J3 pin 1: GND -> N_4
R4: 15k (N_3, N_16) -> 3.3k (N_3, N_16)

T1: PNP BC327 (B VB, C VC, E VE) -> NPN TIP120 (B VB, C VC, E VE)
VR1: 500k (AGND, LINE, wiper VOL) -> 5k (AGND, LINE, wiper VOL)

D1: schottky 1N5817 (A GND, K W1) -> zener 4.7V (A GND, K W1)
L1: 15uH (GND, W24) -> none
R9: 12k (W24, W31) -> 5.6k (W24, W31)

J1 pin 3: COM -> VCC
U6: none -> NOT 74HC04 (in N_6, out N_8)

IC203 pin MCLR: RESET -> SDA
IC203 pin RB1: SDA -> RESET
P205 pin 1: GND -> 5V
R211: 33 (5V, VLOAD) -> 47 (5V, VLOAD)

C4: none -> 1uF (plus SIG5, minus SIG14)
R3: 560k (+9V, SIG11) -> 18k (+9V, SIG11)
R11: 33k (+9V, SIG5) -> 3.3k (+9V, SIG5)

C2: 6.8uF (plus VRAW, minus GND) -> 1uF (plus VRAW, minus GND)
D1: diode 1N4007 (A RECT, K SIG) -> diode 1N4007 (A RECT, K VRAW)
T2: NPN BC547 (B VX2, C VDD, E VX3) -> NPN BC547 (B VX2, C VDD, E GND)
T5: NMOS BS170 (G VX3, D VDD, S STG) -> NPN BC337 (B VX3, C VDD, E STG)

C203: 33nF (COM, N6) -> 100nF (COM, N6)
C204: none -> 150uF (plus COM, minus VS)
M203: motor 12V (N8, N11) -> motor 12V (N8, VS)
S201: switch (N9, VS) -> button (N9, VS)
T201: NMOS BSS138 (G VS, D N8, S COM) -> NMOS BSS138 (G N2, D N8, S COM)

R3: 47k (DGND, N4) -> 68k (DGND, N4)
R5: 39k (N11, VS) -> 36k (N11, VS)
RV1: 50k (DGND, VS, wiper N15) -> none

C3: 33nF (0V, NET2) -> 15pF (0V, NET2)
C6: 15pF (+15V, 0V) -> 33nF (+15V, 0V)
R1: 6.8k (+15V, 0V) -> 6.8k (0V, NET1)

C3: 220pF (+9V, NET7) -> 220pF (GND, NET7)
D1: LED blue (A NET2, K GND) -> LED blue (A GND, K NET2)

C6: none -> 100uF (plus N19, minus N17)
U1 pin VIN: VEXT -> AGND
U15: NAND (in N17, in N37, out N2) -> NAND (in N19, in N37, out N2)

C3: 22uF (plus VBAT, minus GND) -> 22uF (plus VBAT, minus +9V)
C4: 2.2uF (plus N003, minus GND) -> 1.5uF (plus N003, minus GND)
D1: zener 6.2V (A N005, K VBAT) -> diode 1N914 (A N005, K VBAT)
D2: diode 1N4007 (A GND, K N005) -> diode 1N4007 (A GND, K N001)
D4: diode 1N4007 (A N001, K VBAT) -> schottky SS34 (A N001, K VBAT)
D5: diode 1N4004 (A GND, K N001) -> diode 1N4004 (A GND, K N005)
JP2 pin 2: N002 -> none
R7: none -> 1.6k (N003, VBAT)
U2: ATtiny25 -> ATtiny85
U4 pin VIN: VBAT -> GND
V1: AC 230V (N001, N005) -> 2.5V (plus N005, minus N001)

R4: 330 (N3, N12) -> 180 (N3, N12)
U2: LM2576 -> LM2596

------------------------------------

▶ _Assignment_: Copy each line of the material where "AGND" is found.

▶ _Task output_:
VR1: 500k (AGND, LINE, wiper VOL) -> 5k (AGND, LINE, wiper VOL)
U1 pin VIN: VEXT -> AGND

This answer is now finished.